=== ASSIGNMENT ===
Repeat exactly the lines below that lie between the line with "cyan ellipse: (577, 336)" and the line with "gray line: (84, 237) -> (43, 183), moved", counting both of those lines as part of the answer.

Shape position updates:
|---|

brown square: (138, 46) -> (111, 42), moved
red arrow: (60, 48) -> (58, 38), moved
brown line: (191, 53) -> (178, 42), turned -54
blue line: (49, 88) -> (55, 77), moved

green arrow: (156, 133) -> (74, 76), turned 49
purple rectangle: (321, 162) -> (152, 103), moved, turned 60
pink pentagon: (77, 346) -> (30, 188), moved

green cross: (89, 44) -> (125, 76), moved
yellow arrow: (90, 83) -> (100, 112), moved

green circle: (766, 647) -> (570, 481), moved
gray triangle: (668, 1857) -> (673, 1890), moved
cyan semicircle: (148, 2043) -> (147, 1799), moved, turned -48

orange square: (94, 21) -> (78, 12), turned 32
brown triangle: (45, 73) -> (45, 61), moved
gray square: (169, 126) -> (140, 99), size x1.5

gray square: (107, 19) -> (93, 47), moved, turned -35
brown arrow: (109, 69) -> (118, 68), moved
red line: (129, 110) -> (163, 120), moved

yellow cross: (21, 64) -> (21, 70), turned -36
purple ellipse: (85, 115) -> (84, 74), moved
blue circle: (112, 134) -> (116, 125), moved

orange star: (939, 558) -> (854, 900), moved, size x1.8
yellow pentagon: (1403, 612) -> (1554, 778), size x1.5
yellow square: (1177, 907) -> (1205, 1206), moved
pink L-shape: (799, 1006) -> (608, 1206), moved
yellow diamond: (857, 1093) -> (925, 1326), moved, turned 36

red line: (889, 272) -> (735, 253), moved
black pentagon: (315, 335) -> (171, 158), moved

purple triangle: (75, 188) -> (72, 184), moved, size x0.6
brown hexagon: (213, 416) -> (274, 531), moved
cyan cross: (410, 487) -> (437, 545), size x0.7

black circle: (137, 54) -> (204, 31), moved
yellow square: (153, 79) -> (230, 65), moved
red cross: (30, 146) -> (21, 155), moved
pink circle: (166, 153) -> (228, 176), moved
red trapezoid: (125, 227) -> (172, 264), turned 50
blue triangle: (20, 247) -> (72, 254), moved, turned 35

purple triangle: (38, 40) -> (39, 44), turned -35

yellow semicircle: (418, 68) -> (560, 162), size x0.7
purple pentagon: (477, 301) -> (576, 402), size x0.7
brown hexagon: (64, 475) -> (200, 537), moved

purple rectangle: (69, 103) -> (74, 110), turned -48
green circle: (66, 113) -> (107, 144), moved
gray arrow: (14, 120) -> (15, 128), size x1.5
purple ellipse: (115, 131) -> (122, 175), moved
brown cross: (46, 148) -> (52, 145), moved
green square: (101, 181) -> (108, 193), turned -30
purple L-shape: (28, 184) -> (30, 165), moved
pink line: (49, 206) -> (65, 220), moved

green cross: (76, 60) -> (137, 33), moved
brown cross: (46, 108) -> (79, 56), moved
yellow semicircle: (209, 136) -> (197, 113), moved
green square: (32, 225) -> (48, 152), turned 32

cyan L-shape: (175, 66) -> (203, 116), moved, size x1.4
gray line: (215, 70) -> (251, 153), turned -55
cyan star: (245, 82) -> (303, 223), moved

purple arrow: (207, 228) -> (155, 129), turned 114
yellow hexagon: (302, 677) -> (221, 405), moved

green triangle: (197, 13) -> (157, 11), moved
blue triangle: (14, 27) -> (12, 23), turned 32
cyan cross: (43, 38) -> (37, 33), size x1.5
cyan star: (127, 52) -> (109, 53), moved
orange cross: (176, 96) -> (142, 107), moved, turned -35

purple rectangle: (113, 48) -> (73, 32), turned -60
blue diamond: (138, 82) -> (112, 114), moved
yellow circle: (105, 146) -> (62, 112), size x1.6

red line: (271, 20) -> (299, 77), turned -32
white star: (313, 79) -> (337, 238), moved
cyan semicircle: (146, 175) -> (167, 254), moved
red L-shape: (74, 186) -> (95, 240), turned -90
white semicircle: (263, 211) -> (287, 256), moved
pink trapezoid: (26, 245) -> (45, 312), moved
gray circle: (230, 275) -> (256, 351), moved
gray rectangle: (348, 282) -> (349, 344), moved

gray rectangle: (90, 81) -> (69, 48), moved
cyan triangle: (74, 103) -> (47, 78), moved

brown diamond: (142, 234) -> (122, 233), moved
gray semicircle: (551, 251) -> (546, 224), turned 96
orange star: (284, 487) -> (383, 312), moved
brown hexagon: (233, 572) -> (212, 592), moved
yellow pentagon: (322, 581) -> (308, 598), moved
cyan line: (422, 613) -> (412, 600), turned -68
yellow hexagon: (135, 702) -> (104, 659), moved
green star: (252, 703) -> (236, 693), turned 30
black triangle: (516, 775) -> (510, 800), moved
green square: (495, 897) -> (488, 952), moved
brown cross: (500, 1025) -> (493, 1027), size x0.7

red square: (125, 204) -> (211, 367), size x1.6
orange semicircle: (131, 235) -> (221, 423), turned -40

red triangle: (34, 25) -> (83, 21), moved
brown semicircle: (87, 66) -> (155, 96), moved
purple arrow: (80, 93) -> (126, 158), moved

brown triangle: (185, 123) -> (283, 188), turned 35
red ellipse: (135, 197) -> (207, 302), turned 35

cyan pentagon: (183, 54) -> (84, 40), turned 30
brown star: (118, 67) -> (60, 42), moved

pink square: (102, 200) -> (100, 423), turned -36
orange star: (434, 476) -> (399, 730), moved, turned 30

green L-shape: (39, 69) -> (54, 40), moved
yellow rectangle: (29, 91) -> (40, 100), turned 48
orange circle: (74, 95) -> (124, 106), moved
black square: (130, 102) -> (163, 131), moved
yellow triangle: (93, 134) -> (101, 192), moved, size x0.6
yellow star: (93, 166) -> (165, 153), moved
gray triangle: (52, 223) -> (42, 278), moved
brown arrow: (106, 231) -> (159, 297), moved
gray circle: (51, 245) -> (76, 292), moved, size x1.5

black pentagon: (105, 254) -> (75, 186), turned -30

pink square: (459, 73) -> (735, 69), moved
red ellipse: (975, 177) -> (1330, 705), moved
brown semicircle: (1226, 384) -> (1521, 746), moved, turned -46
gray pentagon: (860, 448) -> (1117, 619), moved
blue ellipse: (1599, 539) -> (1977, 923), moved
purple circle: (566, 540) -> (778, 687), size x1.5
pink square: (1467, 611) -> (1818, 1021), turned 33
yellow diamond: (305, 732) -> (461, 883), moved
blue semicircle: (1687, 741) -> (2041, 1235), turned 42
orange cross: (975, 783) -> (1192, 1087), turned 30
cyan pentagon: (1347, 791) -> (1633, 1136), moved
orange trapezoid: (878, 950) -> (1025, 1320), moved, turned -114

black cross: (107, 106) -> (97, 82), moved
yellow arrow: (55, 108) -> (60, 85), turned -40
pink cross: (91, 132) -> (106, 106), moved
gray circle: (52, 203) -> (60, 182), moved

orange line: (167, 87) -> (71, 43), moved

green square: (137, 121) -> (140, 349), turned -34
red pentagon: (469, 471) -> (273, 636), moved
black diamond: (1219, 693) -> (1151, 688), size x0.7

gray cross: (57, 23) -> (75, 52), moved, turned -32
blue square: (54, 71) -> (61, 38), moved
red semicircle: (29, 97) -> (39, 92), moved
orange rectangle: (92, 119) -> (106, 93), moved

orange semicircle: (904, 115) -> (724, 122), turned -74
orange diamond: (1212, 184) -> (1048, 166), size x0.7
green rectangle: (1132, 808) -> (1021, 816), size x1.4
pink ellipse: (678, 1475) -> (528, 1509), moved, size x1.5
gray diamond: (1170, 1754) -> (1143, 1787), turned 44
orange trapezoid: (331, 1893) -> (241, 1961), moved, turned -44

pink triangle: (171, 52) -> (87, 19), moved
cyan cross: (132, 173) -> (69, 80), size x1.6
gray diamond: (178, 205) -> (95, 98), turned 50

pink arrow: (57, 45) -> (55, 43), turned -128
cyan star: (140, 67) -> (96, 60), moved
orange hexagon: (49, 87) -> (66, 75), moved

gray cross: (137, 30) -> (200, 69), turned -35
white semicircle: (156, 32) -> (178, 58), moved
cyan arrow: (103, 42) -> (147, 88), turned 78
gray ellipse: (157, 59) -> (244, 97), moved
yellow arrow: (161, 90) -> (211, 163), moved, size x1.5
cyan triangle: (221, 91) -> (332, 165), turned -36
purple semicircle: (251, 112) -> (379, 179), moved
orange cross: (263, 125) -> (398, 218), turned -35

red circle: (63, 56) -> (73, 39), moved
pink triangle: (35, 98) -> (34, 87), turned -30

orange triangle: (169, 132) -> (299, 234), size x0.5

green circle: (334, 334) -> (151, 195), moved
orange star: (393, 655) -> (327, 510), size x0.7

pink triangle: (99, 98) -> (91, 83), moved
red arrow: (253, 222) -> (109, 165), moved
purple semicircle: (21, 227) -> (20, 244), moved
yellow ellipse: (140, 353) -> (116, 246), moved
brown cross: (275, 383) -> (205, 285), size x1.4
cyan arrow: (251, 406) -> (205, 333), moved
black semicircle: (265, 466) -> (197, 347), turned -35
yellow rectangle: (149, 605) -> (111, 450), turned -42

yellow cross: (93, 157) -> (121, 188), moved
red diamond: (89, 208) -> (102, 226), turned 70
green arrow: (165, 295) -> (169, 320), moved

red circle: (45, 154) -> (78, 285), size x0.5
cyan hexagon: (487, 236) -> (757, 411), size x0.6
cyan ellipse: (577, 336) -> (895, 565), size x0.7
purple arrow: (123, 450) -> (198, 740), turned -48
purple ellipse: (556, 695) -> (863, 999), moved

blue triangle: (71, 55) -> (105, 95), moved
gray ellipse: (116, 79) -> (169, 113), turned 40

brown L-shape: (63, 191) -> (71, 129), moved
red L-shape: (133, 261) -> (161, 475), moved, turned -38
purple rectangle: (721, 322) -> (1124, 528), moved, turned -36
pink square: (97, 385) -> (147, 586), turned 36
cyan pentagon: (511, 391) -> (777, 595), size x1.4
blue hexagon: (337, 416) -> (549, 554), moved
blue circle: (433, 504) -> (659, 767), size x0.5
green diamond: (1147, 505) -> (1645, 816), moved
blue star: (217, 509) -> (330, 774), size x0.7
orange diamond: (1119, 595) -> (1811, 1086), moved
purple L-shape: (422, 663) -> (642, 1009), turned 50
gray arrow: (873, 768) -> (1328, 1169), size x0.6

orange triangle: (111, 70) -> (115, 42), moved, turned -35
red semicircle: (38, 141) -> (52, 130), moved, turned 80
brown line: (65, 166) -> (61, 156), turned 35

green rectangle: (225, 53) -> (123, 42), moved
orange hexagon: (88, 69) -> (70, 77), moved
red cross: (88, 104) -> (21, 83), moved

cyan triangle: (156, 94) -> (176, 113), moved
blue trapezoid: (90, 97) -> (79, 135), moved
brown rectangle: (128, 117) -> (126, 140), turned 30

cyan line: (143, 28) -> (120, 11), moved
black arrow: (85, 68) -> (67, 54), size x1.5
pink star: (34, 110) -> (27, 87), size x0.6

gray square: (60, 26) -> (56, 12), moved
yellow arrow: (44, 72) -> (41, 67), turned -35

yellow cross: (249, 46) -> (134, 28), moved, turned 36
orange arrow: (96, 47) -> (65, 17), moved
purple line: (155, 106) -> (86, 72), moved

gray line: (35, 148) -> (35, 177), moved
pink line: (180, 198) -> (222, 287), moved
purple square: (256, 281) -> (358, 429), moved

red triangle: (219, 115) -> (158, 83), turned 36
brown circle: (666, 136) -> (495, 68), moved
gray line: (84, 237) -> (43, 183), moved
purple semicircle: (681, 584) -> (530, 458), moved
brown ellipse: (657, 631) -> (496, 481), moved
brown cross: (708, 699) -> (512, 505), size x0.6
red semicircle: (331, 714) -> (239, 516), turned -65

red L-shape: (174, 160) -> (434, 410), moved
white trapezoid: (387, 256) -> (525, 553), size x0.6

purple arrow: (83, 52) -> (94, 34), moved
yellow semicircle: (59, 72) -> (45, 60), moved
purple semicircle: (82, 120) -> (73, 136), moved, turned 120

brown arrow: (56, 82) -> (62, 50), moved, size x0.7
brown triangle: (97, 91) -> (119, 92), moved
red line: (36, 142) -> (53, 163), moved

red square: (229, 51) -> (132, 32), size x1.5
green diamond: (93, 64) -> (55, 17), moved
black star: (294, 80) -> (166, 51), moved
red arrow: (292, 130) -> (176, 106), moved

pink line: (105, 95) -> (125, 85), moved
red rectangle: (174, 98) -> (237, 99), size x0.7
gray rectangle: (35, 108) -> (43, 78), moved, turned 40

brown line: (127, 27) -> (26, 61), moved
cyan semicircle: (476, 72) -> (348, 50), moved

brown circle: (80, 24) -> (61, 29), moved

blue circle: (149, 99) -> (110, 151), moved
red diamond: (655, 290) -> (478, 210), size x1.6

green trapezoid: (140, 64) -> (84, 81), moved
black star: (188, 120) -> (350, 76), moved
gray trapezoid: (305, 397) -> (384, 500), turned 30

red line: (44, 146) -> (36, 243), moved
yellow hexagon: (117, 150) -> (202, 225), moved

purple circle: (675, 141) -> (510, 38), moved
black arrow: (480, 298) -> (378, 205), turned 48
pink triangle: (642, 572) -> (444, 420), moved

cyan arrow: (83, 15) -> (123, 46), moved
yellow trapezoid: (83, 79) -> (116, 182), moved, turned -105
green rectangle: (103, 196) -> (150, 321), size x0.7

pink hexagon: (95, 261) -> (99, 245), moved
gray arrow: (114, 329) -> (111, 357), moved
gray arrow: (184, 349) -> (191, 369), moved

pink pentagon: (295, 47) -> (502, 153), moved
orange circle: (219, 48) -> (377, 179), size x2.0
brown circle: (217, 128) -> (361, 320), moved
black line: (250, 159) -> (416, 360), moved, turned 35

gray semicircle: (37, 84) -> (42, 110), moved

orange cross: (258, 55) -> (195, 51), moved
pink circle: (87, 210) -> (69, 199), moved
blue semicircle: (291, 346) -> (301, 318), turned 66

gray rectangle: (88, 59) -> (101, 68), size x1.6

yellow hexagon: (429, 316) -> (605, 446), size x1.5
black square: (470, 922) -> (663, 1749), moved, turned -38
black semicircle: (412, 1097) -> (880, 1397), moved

|---|

=== SOLUTION TO THIS EXERCISE ===
cyan ellipse: (577, 336) -> (895, 565), size x0.7
purple arrow: (123, 450) -> (198, 740), turned -48
purple ellipse: (556, 695) -> (863, 999), moved

blue triangle: (71, 55) -> (105, 95), moved
gray ellipse: (116, 79) -> (169, 113), turned 40

brown L-shape: (63, 191) -> (71, 129), moved
red L-shape: (133, 261) -> (161, 475), moved, turned -38
purple rectangle: (721, 322) -> (1124, 528), moved, turned -36
pink square: (97, 385) -> (147, 586), turned 36
cyan pentagon: (511, 391) -> (777, 595), size x1.4
blue hexagon: (337, 416) -> (549, 554), moved
blue circle: (433, 504) -> (659, 767), size x0.5
green diamond: (1147, 505) -> (1645, 816), moved
blue star: (217, 509) -> (330, 774), size x0.7
orange diamond: (1119, 595) -> (1811, 1086), moved
purple L-shape: (422, 663) -> (642, 1009), turned 50
gray arrow: (873, 768) -> (1328, 1169), size x0.6

orange triangle: (111, 70) -> (115, 42), moved, turned -35
red semicircle: (38, 141) -> (52, 130), moved, turned 80
brown line: (65, 166) -> (61, 156), turned 35

green rectangle: (225, 53) -> (123, 42), moved
orange hexagon: (88, 69) -> (70, 77), moved
red cross: (88, 104) -> (21, 83), moved

cyan triangle: (156, 94) -> (176, 113), moved
blue trapezoid: (90, 97) -> (79, 135), moved
brown rectangle: (128, 117) -> (126, 140), turned 30

cyan line: (143, 28) -> (120, 11), moved
black arrow: (85, 68) -> (67, 54), size x1.5
pink star: (34, 110) -> (27, 87), size x0.6

gray square: (60, 26) -> (56, 12), moved
yellow arrow: (44, 72) -> (41, 67), turned -35

yellow cross: (249, 46) -> (134, 28), moved, turned 36
orange arrow: (96, 47) -> (65, 17), moved
purple line: (155, 106) -> (86, 72), moved

gray line: (35, 148) -> (35, 177), moved
pink line: (180, 198) -> (222, 287), moved
purple square: (256, 281) -> (358, 429), moved

red triangle: (219, 115) -> (158, 83), turned 36
brown circle: (666, 136) -> (495, 68), moved
gray line: (84, 237) -> (43, 183), moved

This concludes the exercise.